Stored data
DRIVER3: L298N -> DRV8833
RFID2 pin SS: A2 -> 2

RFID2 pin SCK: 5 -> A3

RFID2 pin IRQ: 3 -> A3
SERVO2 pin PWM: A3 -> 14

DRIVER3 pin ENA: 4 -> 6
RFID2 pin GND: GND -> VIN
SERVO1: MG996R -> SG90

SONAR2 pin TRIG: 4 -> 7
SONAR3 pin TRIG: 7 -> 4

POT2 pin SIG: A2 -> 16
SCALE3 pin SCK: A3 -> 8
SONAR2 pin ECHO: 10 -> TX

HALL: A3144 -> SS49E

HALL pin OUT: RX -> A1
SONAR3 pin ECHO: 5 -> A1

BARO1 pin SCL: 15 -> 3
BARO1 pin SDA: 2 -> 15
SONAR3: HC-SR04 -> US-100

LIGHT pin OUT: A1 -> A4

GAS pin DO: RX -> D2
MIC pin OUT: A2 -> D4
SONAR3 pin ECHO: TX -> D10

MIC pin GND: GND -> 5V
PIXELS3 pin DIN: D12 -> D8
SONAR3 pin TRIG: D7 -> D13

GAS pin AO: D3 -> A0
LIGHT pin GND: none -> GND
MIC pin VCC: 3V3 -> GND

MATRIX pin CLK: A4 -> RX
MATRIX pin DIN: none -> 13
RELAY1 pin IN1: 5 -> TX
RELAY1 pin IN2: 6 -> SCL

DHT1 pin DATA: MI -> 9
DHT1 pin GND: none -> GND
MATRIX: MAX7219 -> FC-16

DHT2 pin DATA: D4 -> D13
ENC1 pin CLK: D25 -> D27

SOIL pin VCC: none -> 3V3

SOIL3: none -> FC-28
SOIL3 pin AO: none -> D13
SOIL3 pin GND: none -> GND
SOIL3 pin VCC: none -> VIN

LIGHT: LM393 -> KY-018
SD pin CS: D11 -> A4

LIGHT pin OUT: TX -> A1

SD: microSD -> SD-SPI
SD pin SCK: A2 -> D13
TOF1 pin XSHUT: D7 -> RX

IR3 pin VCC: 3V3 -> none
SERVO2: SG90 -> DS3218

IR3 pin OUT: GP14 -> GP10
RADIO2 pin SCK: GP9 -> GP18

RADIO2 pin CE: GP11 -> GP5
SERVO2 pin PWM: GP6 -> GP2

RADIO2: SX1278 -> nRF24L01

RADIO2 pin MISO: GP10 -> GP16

● **YOUR TASK**: I need exact copies of the lines from the one holding "MATRIX pin CLK: A4 -> RX" through the end of the records above, and nothing beyond them.

● **TASK RESPONSE**:
MATRIX pin CLK: A4 -> RX
MATRIX pin DIN: none -> 13
RELAY1 pin IN1: 5 -> TX
RELAY1 pin IN2: 6 -> SCL

DHT1 pin DATA: MI -> 9
DHT1 pin GND: none -> GND
MATRIX: MAX7219 -> FC-16

DHT2 pin DATA: D4 -> D13
ENC1 pin CLK: D25 -> D27

SOIL pin VCC: none -> 3V3

SOIL3: none -> FC-28
SOIL3 pin AO: none -> D13
SOIL3 pin GND: none -> GND
SOIL3 pin VCC: none -> VIN

LIGHT: LM393 -> KY-018
SD pin CS: D11 -> A4

LIGHT pin OUT: TX -> A1

SD: microSD -> SD-SPI
SD pin SCK: A2 -> D13
TOF1 pin XSHUT: D7 -> RX

IR3 pin VCC: 3V3 -> none
SERVO2: SG90 -> DS3218

IR3 pin OUT: GP14 -> GP10
RADIO2 pin SCK: GP9 -> GP18

RADIO2 pin CE: GP11 -> GP5
SERVO2 pin PWM: GP6 -> GP2

RADIO2: SX1278 -> nRF24L01

RADIO2 pin MISO: GP10 -> GP16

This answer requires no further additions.